Could you repeat all of the entries below word for word, apart from the pictures?

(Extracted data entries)
· · · · · · ·

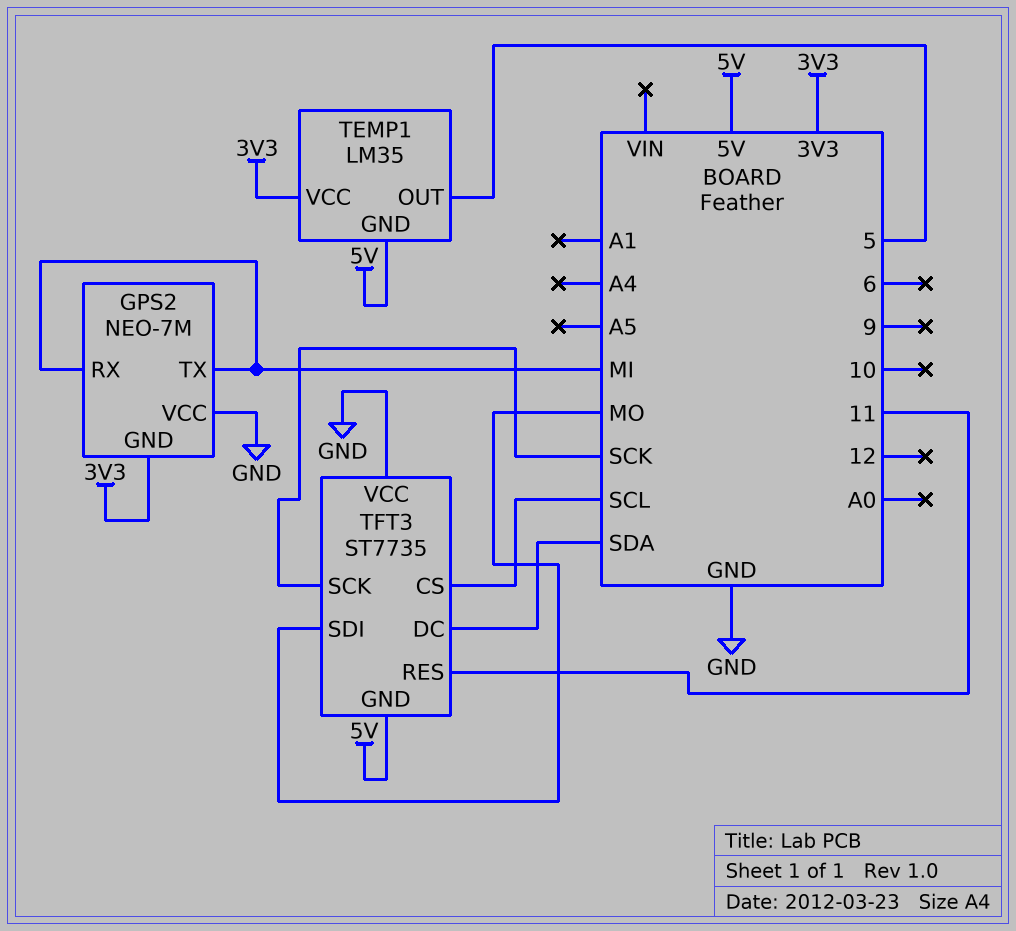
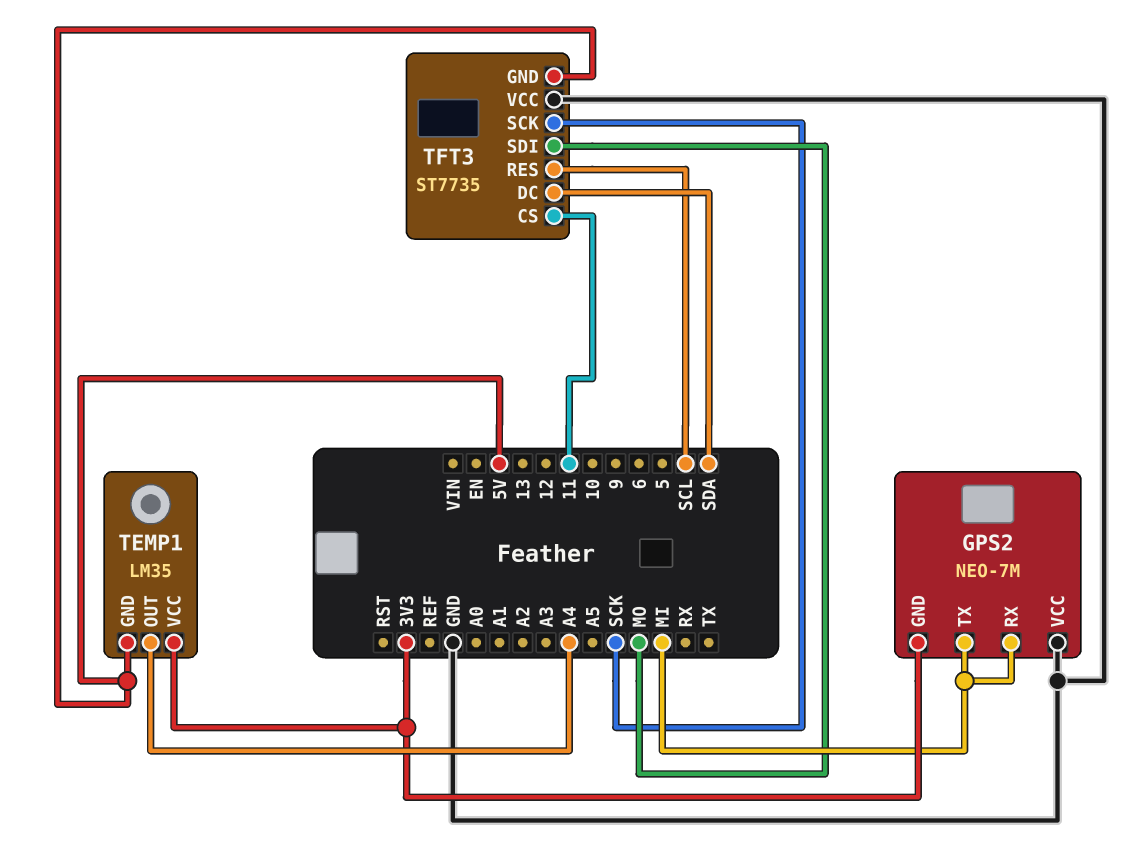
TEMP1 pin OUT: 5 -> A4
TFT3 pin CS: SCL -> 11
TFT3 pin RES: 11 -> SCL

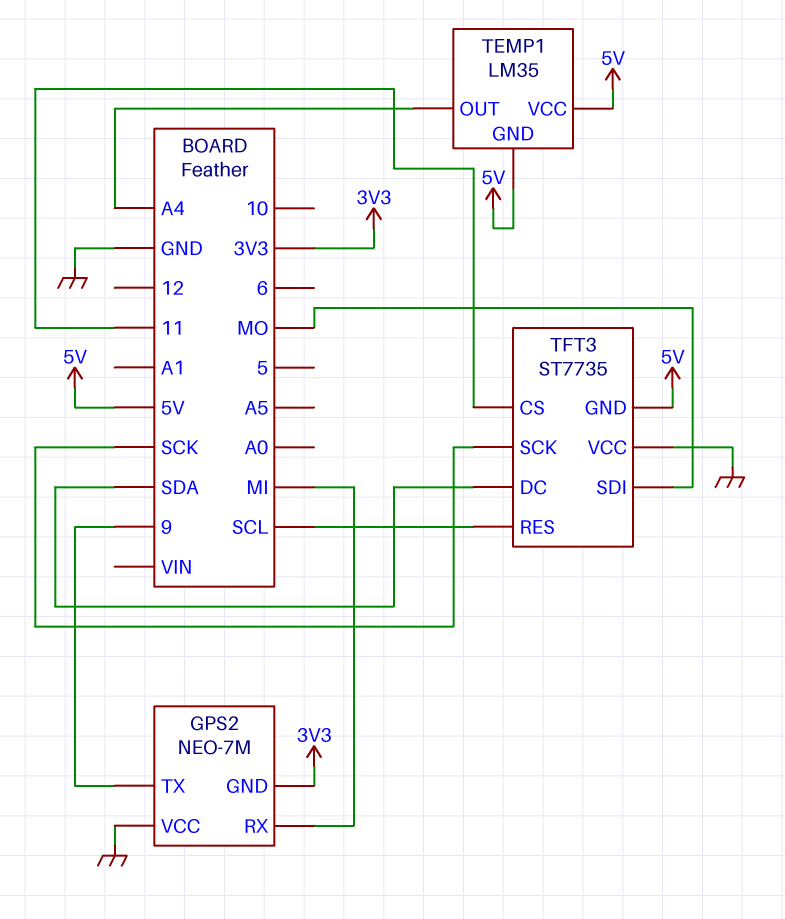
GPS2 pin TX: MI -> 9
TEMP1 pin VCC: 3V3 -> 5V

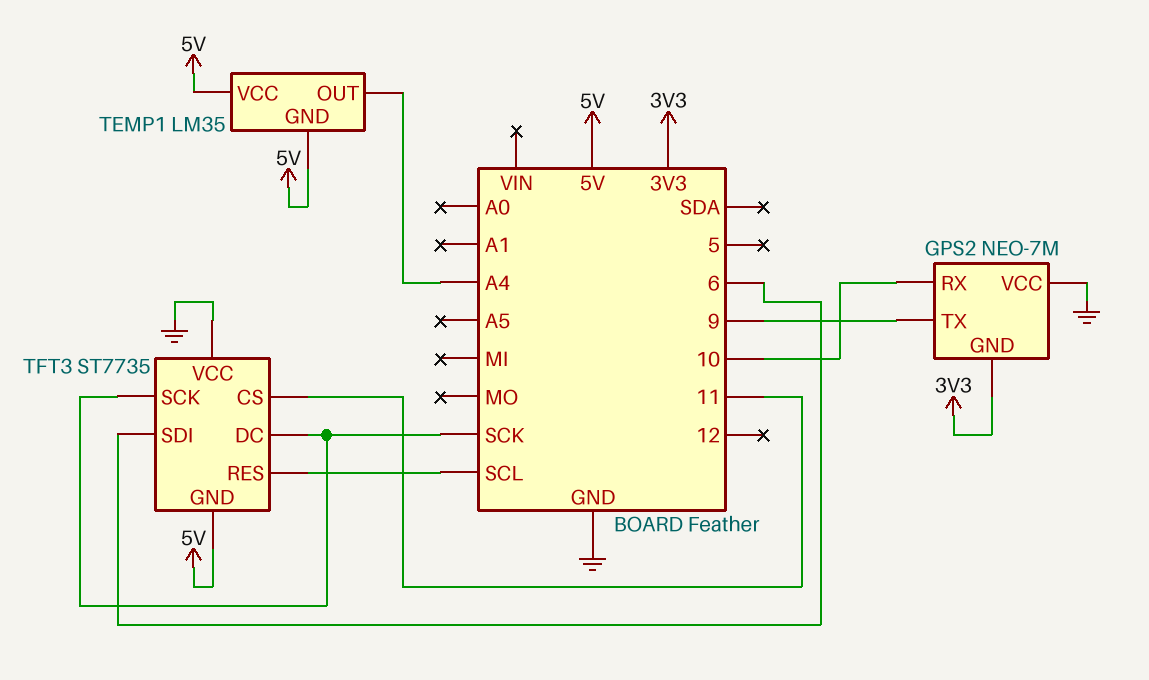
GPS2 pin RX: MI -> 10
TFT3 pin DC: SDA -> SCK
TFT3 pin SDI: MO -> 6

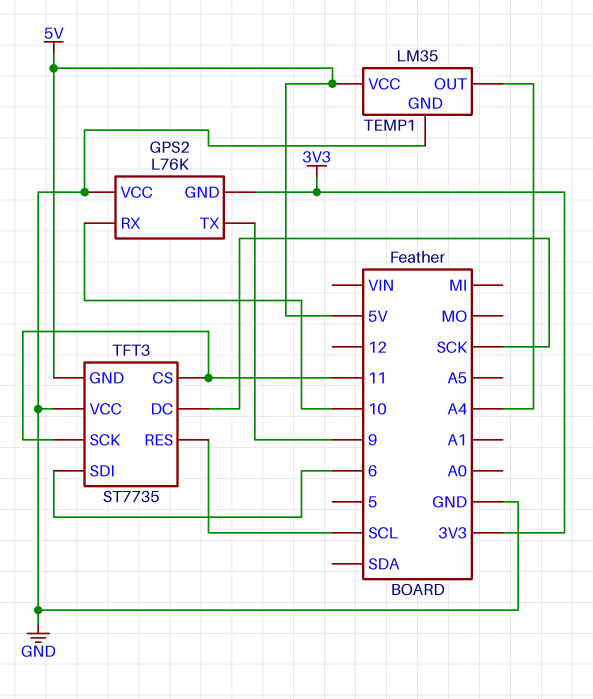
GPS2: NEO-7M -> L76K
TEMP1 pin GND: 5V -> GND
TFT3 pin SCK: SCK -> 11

· · · · · · ·

> _Output for this exercise_
TEMP1 pin OUT: 5 -> A4
TFT3 pin CS: SCL -> 11
TFT3 pin RES: 11 -> SCL

GPS2 pin TX: MI -> 9
TEMP1 pin VCC: 3V3 -> 5V

GPS2 pin RX: MI -> 10
TFT3 pin DC: SDA -> SCK
TFT3 pin SDI: MO -> 6

GPS2: NEO-7M -> L76K
TEMP1 pin GND: 5V -> GND
TFT3 pin SCK: SCK -> 11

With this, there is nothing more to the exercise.